Task:
State only the number of lines in the entries below that contain the string "kern".

Data supplied:

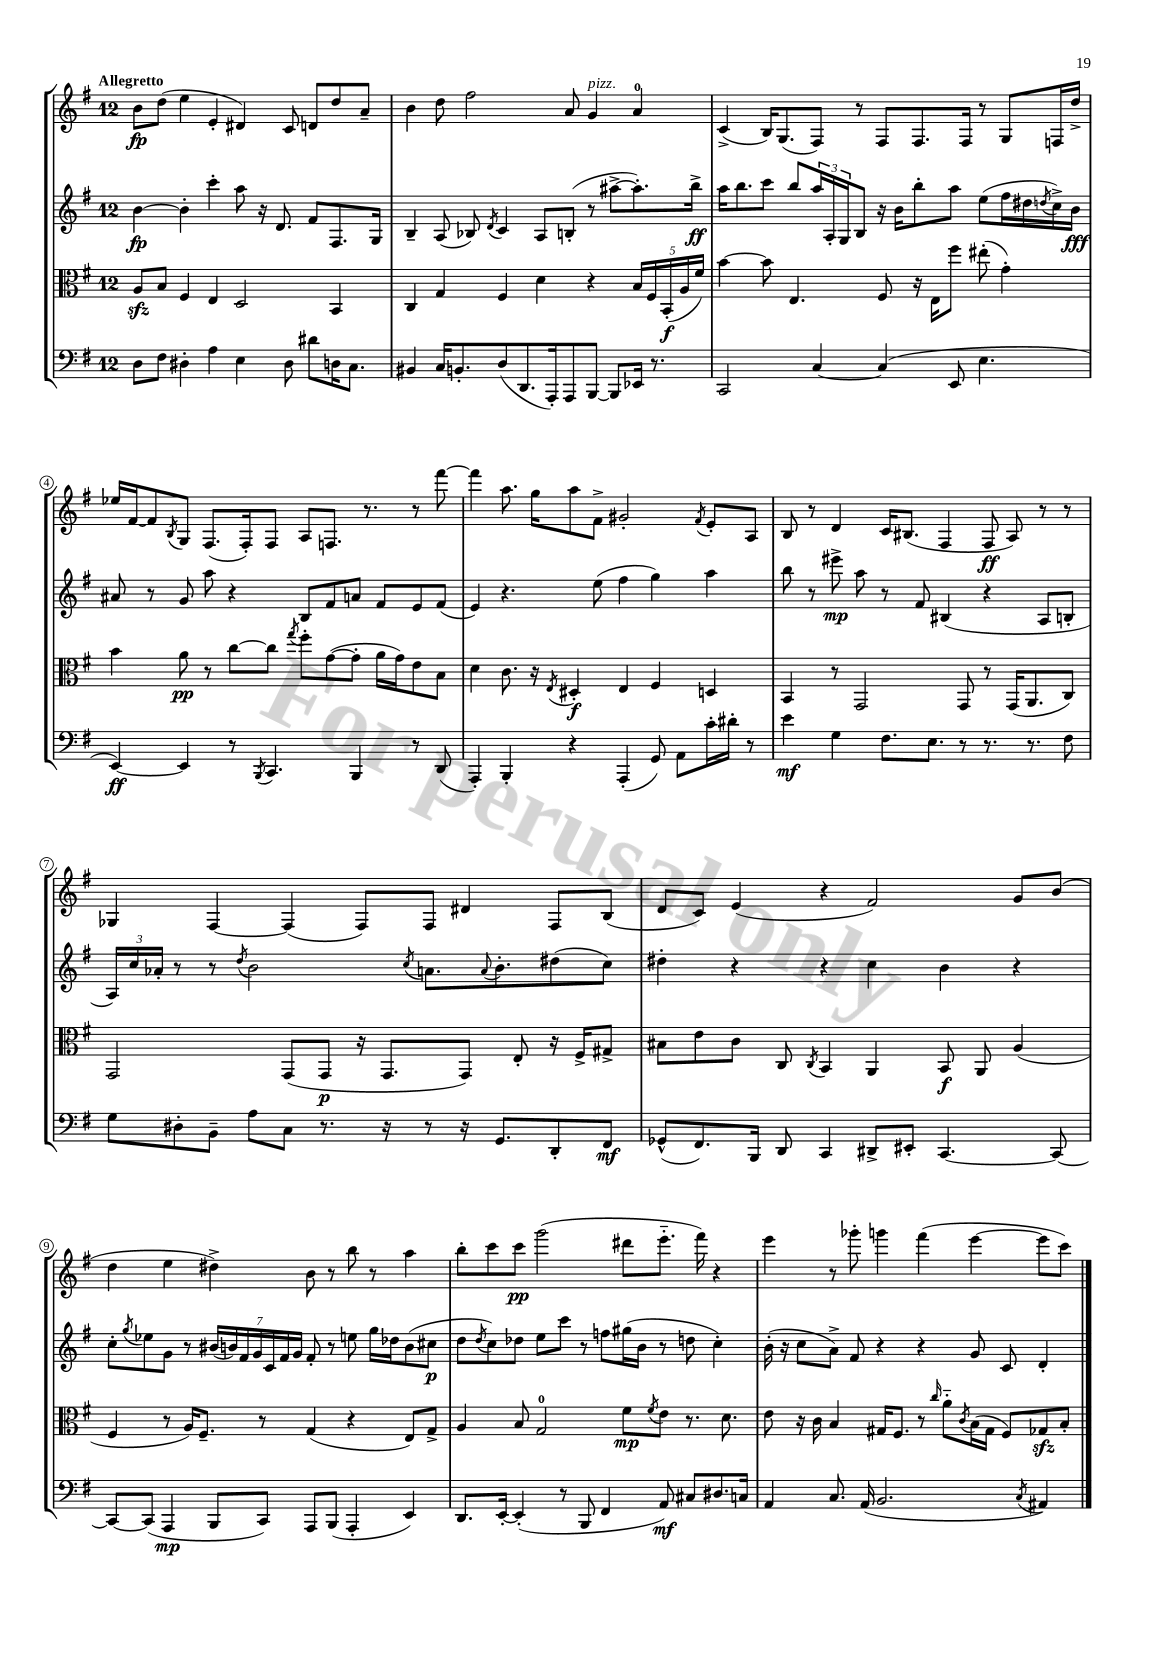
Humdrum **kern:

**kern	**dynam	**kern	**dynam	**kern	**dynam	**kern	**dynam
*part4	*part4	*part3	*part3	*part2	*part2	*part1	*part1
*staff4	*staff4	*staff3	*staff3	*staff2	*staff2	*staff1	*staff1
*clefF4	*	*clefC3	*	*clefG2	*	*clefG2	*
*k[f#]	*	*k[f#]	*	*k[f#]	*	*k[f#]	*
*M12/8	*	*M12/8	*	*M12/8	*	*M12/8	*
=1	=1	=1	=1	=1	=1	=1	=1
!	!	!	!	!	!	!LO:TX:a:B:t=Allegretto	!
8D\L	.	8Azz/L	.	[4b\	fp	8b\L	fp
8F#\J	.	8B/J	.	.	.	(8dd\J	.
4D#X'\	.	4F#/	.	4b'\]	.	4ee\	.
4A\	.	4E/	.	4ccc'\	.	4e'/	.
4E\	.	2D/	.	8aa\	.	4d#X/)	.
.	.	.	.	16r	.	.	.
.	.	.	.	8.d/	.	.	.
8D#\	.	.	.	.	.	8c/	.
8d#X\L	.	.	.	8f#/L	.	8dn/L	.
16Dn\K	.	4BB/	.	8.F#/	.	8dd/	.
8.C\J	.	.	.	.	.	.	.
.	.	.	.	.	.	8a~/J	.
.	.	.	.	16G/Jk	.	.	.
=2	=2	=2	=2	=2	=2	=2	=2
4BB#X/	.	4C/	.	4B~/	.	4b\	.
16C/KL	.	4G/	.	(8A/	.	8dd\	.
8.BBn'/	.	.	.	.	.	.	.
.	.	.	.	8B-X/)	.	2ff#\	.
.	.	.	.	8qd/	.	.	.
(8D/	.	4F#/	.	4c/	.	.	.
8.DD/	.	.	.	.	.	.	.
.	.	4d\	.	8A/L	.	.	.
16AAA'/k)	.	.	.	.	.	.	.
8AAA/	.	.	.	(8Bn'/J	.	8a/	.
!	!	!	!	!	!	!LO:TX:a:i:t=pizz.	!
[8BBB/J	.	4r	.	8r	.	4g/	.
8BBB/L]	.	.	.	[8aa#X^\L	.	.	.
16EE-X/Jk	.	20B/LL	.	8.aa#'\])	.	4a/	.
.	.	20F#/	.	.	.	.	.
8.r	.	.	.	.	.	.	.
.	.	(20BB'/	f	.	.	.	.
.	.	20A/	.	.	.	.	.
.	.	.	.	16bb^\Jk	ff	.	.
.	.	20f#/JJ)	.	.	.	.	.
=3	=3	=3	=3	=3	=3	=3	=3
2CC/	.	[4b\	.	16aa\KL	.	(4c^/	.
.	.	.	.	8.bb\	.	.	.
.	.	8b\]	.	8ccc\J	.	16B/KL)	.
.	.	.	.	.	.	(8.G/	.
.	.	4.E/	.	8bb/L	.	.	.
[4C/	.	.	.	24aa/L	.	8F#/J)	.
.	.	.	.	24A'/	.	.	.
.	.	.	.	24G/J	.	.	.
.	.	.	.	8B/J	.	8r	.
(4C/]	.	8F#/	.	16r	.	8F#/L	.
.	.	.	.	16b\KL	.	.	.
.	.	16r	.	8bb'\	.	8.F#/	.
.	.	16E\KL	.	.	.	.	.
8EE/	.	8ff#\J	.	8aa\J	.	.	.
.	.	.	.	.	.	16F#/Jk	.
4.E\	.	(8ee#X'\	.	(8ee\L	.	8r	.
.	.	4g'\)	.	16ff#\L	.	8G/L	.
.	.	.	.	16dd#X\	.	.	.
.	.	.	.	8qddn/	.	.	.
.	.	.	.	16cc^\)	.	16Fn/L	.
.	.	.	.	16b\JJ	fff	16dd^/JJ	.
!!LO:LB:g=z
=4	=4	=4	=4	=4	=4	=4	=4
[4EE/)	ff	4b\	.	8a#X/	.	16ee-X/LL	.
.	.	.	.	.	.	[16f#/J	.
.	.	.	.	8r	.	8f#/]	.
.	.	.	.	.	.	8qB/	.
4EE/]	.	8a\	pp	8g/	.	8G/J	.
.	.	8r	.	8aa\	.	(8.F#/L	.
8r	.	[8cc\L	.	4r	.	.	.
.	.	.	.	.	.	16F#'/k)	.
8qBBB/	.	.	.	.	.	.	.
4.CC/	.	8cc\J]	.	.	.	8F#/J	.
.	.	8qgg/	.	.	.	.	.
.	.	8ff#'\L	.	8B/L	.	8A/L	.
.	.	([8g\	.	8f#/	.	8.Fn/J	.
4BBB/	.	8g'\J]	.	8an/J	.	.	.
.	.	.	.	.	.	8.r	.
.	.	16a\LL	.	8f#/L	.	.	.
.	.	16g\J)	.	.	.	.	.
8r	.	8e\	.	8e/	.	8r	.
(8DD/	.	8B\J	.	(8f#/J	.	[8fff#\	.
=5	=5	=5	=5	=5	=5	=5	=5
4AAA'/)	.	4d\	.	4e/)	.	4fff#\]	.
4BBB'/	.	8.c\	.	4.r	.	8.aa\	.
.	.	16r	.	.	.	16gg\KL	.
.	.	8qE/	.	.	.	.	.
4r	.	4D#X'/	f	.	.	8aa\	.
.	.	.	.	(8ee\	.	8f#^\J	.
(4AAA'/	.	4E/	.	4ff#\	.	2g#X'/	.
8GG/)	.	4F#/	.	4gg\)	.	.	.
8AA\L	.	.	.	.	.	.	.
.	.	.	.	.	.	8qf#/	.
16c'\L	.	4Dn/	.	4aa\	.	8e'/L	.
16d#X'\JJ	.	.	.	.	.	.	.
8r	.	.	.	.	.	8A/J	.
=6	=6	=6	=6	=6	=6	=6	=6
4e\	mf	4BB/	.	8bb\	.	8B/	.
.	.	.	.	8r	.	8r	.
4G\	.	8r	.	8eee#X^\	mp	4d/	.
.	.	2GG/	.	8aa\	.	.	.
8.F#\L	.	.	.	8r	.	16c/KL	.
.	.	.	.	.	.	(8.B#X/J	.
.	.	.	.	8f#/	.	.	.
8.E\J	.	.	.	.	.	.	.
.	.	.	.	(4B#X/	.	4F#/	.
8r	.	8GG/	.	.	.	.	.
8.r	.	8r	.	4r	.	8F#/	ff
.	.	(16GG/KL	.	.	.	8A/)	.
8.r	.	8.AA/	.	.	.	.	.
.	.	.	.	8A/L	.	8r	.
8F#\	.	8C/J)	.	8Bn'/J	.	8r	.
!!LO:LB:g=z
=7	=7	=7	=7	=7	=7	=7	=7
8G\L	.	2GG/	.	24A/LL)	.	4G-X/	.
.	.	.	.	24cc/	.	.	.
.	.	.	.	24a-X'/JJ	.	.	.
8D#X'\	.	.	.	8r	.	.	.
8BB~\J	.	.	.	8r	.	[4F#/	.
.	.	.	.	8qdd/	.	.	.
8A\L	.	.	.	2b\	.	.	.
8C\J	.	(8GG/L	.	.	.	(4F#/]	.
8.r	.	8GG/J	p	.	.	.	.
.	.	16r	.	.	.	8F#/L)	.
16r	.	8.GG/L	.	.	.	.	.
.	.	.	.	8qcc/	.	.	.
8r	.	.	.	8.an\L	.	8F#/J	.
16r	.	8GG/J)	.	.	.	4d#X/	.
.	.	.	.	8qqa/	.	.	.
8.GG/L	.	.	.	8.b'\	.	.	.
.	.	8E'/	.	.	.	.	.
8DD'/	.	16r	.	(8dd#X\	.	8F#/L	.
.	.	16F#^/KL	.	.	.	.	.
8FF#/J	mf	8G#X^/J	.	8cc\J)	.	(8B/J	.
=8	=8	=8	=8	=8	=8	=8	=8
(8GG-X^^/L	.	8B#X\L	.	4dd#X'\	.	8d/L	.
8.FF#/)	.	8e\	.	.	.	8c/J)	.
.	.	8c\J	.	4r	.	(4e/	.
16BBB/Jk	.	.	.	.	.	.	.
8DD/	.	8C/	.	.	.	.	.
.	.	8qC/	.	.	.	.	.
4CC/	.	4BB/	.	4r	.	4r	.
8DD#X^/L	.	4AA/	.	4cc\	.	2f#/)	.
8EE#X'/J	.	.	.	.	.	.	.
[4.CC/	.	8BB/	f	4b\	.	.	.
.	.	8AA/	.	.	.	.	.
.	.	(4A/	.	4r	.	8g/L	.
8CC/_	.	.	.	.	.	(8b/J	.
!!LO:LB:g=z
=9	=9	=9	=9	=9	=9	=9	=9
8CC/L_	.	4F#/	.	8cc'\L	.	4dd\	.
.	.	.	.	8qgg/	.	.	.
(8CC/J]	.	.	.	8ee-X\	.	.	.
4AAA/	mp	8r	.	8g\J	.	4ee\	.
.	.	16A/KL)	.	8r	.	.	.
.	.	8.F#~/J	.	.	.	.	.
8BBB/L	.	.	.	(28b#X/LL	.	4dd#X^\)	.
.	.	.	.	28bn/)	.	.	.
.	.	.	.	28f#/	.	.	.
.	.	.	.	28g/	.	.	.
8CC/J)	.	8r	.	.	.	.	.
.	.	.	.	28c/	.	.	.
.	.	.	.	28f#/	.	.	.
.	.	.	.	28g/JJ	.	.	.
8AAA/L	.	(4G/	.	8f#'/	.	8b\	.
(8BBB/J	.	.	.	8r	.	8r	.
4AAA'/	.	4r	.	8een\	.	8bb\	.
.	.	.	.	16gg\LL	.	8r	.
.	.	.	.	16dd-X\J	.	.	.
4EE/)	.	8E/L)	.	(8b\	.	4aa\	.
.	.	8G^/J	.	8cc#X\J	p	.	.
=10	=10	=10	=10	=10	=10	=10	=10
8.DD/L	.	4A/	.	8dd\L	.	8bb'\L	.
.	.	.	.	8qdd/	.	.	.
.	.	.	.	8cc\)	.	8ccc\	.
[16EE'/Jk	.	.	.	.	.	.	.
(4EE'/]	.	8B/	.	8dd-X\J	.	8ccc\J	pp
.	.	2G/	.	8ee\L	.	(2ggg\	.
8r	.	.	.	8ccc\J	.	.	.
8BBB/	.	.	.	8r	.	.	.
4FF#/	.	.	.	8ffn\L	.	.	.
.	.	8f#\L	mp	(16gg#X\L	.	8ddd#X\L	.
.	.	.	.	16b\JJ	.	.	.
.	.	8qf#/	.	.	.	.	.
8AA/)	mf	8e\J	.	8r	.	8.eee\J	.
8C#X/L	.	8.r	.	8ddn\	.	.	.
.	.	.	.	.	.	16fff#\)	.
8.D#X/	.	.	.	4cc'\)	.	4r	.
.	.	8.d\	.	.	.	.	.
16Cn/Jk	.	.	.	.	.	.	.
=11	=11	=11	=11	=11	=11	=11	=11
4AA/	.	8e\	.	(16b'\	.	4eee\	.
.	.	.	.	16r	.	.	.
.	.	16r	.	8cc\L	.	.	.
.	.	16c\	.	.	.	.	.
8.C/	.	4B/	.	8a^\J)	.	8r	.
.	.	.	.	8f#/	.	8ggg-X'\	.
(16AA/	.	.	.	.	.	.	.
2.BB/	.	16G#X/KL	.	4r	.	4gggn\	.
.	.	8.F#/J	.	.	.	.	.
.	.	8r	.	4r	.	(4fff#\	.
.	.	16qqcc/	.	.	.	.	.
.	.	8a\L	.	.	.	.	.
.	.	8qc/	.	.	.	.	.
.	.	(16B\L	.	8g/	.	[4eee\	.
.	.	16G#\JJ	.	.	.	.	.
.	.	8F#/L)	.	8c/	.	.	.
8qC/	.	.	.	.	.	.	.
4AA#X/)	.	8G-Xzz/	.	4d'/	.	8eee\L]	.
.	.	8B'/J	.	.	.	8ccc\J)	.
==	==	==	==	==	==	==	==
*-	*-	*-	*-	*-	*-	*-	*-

--

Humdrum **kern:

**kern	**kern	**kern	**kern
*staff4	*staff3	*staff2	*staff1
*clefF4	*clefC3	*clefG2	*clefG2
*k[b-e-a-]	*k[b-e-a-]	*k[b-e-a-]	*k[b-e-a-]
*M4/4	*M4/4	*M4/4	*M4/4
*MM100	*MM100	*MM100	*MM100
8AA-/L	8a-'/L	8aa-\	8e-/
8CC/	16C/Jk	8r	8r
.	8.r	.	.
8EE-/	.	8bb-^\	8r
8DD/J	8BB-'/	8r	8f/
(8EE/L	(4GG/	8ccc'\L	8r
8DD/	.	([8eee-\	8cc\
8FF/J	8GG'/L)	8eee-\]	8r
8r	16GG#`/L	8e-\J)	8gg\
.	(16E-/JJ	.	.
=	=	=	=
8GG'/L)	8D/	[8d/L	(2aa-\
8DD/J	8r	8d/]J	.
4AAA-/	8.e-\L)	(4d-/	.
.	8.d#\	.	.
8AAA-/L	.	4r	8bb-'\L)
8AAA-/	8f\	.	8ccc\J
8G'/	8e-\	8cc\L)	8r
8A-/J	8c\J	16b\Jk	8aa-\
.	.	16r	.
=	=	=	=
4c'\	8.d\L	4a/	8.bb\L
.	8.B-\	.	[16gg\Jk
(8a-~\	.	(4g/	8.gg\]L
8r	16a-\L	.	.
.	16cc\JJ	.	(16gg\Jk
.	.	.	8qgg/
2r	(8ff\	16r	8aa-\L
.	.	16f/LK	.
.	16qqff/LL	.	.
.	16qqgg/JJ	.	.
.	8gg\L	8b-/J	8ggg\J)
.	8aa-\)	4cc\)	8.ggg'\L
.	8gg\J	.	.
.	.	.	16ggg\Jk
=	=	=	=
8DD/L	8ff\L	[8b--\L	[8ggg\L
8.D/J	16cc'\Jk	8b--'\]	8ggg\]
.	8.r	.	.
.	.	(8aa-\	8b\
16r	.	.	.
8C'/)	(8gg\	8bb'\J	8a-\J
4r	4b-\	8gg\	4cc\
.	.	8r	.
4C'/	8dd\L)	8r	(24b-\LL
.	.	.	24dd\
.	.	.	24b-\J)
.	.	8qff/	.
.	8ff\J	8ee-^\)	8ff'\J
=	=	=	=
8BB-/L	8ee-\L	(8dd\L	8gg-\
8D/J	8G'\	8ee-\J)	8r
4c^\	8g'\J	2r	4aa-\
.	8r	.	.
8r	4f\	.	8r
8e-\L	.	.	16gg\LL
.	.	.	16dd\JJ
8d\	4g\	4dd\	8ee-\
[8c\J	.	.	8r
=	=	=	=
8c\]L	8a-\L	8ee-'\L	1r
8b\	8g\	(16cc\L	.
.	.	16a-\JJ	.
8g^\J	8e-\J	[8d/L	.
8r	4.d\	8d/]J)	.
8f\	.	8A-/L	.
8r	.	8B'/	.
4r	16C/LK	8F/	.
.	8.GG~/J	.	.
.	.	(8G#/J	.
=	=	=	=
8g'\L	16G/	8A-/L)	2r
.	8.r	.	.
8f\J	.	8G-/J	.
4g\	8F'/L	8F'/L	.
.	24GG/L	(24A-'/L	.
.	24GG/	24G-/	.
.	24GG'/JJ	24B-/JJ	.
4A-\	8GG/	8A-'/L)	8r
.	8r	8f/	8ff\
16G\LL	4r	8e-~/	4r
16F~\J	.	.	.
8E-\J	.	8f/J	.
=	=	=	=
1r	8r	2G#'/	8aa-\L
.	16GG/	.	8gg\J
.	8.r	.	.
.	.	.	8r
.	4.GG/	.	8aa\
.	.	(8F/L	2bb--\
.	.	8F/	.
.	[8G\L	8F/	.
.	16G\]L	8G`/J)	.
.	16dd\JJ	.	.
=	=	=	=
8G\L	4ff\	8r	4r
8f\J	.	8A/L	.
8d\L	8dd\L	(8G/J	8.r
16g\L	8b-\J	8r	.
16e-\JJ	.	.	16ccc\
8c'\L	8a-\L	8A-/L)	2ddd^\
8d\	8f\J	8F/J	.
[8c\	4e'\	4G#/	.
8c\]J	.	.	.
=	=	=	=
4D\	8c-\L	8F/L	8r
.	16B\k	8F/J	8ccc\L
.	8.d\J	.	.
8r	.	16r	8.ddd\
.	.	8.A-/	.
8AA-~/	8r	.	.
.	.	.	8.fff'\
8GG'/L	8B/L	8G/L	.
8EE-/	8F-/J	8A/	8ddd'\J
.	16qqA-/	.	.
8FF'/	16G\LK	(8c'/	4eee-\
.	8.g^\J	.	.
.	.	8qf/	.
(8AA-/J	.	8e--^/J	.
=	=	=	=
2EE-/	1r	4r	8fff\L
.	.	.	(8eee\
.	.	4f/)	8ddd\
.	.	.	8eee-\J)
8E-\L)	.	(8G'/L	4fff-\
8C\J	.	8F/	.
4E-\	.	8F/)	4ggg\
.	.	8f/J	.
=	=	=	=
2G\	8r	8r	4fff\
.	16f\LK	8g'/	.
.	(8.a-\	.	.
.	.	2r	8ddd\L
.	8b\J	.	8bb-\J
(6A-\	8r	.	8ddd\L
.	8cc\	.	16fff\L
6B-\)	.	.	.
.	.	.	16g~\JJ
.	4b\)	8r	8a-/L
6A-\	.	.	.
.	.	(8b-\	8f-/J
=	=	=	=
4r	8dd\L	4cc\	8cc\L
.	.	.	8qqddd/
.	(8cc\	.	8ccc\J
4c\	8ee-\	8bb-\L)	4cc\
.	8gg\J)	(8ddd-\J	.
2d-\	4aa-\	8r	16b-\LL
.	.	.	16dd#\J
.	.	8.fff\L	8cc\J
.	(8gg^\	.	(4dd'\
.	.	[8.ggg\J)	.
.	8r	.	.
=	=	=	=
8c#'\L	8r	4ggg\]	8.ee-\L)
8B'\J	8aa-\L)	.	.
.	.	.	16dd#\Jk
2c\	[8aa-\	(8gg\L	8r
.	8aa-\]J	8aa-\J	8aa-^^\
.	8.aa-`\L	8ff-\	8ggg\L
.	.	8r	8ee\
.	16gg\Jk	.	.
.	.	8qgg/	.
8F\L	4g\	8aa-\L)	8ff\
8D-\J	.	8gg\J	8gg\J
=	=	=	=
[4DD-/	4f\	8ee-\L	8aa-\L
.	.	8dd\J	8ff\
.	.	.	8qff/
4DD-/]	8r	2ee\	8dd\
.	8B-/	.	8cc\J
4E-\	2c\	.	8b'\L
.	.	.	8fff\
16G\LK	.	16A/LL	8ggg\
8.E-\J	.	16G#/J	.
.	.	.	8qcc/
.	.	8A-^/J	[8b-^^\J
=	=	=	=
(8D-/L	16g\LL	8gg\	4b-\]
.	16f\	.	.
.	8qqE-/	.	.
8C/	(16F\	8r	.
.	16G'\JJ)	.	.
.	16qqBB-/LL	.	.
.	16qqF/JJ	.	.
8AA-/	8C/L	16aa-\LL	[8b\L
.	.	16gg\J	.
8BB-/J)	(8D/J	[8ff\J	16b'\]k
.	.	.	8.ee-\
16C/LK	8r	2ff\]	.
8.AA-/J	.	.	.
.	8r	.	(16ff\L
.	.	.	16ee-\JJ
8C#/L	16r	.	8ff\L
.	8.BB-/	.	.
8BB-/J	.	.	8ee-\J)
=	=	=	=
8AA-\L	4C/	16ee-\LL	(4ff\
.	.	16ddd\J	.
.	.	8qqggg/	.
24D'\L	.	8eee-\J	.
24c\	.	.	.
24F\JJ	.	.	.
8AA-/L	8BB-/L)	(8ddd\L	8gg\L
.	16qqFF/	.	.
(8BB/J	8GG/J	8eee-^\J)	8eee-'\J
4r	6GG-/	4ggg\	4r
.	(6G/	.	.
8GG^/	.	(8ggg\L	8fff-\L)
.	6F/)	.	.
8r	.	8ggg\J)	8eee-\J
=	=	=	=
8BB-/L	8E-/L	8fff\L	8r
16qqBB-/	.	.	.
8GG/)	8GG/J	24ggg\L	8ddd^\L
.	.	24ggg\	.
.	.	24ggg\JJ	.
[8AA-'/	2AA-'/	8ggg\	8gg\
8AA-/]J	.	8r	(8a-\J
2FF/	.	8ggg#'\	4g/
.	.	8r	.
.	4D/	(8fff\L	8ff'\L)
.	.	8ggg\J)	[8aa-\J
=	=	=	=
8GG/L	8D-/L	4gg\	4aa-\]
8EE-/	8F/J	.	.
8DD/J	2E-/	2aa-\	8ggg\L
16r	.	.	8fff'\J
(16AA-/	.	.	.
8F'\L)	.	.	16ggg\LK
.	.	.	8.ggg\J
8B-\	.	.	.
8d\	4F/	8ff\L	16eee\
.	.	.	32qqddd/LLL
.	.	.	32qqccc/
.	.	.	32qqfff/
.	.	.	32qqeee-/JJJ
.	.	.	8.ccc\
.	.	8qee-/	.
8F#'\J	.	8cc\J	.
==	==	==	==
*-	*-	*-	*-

Full solution:
4